Top of Input records

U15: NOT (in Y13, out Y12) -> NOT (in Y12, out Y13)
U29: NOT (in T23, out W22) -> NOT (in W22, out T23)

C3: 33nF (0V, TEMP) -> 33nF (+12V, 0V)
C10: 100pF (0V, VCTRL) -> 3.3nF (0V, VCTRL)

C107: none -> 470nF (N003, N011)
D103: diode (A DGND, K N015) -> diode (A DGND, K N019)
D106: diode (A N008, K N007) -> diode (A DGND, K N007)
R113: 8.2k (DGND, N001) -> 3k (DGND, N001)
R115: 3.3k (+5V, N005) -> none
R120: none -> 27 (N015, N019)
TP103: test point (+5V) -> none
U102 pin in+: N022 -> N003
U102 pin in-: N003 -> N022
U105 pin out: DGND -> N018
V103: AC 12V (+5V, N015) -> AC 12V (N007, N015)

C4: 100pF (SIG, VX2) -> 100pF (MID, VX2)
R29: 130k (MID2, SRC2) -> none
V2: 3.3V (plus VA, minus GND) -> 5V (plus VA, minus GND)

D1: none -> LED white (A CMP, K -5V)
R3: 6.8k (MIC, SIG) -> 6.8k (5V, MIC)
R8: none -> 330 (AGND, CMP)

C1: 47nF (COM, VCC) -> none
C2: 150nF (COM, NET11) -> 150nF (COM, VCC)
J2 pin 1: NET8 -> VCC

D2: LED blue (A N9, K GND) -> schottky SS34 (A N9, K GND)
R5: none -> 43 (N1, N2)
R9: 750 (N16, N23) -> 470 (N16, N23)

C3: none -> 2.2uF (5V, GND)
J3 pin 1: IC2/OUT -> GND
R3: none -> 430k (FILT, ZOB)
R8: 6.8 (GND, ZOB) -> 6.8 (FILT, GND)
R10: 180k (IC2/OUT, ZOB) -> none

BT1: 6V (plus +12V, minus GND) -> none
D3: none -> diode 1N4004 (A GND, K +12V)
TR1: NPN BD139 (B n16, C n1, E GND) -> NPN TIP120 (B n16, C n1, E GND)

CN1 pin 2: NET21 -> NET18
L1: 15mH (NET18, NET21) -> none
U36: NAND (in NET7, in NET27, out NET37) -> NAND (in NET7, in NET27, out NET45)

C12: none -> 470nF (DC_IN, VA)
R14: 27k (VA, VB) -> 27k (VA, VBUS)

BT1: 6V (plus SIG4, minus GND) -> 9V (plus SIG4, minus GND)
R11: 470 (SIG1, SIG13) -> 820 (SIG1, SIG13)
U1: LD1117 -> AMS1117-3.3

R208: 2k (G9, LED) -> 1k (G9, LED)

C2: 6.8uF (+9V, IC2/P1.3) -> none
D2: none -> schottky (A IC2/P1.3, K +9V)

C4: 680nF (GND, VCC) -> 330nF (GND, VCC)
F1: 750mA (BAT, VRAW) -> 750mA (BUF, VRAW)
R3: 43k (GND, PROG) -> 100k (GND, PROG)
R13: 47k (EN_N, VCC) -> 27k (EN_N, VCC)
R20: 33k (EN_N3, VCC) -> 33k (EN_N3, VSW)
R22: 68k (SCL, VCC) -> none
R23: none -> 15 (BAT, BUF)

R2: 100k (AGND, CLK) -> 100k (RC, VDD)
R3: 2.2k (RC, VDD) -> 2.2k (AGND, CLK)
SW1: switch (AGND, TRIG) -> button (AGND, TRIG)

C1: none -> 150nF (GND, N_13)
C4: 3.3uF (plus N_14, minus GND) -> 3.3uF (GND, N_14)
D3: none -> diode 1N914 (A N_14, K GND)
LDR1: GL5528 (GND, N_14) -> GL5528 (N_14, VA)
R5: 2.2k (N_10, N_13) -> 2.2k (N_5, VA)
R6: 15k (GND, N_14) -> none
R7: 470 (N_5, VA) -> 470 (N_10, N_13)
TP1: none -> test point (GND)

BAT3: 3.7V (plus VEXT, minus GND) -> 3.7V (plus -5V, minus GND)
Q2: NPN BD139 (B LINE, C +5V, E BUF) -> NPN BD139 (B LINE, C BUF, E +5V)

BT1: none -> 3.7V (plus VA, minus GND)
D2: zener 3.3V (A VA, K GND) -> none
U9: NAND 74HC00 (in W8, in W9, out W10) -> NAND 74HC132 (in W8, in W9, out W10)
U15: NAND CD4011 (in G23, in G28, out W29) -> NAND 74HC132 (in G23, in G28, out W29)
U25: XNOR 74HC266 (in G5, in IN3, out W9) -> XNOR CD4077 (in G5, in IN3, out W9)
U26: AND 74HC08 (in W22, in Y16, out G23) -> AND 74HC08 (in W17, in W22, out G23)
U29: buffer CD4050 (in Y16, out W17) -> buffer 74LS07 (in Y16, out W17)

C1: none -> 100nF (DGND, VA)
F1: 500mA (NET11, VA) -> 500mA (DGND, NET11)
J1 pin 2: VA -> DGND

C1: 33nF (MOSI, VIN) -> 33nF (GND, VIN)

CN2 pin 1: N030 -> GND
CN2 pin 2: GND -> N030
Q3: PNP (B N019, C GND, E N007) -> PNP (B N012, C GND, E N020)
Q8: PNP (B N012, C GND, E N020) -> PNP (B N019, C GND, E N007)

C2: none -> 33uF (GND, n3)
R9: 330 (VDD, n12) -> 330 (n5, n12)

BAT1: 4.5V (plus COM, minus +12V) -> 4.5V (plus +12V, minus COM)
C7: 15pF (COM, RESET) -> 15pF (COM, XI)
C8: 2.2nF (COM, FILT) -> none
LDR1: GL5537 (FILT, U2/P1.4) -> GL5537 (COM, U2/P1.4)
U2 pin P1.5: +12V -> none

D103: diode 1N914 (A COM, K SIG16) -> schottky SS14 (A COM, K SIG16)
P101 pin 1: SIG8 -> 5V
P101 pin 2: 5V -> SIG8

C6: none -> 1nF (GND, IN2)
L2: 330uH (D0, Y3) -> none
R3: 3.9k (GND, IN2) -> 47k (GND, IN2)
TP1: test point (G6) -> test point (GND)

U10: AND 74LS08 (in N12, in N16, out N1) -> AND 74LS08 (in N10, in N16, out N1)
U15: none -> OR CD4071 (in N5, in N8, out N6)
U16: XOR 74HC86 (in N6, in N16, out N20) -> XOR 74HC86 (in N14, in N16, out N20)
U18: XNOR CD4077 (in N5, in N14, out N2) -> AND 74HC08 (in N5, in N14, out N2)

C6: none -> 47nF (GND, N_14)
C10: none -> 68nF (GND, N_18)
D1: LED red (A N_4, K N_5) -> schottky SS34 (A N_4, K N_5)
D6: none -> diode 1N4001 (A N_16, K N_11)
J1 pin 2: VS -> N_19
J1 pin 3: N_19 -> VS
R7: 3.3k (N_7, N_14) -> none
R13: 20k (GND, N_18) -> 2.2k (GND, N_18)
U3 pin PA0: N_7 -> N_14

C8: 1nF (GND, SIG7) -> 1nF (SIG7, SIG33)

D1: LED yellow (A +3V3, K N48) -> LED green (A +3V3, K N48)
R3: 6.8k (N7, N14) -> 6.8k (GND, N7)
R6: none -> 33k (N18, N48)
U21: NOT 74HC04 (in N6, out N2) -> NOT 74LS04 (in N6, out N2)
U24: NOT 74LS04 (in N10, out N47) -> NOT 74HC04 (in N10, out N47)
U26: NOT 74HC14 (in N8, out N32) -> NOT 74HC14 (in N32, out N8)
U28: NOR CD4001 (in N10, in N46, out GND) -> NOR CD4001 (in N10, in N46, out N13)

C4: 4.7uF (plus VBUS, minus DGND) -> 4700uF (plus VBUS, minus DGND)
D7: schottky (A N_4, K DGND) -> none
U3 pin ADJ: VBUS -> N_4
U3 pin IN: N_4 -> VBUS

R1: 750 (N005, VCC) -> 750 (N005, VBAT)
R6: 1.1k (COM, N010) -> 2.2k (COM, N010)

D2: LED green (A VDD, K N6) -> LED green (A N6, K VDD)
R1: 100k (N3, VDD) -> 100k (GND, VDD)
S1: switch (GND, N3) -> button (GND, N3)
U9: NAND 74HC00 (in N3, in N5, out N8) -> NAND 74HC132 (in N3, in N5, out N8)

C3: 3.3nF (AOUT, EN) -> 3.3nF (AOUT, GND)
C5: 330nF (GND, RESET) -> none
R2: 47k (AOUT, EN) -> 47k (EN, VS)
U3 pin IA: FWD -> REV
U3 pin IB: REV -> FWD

Bottom of Input records

Give the exact lines, and only those, from the line containing "U15: none -> OR CD4071 (in N5, in N8, out N6)" through the line containing "D6: none -> diode 1N4001 (A N_16, K N_11)" in the entries above.

### Result of this task
U15: none -> OR CD4071 (in N5, in N8, out N6)
U16: XOR 74HC86 (in N6, in N16, out N20) -> XOR 74HC86 (in N14, in N16, out N20)
U18: XNOR CD4077 (in N5, in N14, out N2) -> AND 74HC08 (in N5, in N14, out N2)

C6: none -> 47nF (GND, N_14)
C10: none -> 68nF (GND, N_18)
D1: LED red (A N_4, K N_5) -> schottky SS34 (A N_4, K N_5)
D6: none -> diode 1N4001 (A N_16, K N_11)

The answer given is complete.